* [Exercise description] Word for word, and with pictures excluded, copy out all the records that follow.

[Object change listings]

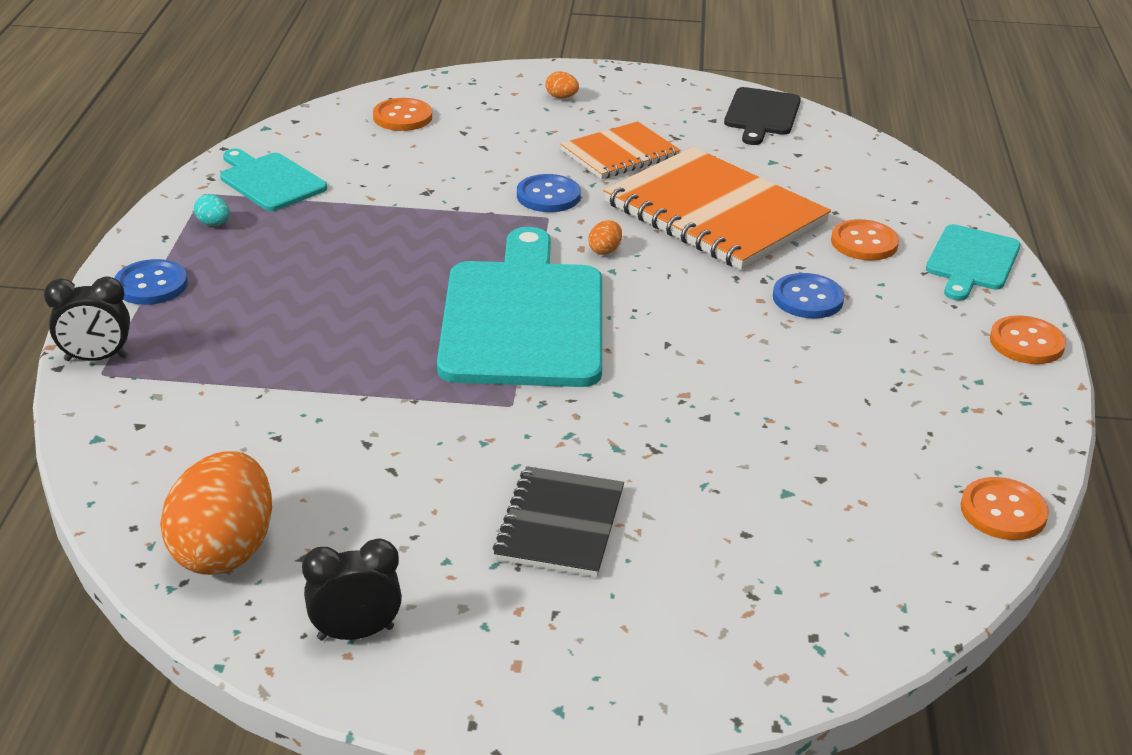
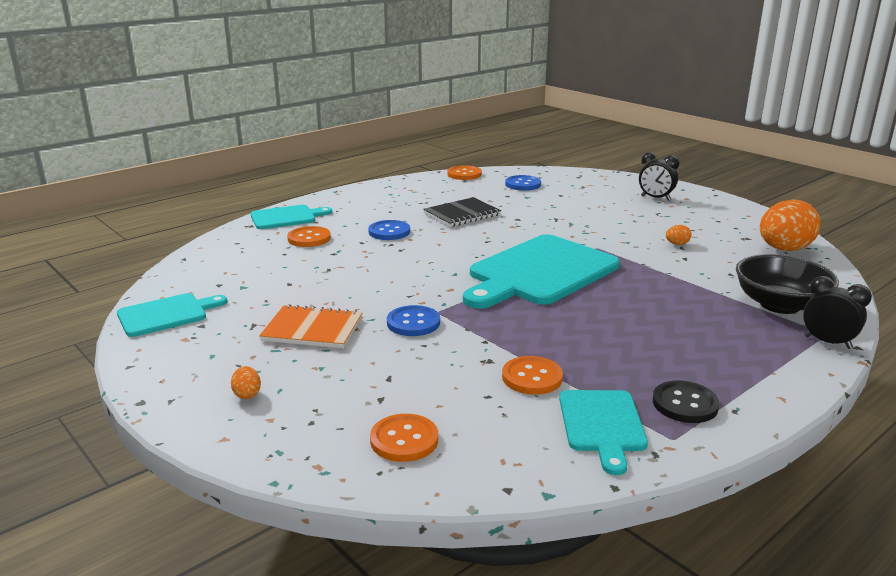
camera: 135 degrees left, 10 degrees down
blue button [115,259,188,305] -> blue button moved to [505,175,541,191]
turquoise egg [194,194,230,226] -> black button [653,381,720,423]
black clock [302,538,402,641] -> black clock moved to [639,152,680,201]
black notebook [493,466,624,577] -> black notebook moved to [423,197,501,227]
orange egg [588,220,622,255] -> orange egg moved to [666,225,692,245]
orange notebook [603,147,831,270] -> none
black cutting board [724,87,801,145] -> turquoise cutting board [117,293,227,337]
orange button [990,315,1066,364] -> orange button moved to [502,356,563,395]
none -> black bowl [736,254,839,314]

* [Task response]
camera: 135 degrees left, 10 degrees down
blue button [115,259,188,305] -> blue button moved to [505,175,541,191]
turquoise egg [194,194,230,226] -> black button [653,381,720,423]
black clock [302,538,402,641] -> black clock moved to [639,152,680,201]
black notebook [493,466,624,577] -> black notebook moved to [423,197,501,227]
orange egg [588,220,622,255] -> orange egg moved to [666,225,692,245]
orange notebook [603,147,831,270] -> none
black cutting board [724,87,801,145] -> turquoise cutting board [117,293,227,337]
orange button [990,315,1066,364] -> orange button moved to [502,356,563,395]
none -> black bowl [736,254,839,314]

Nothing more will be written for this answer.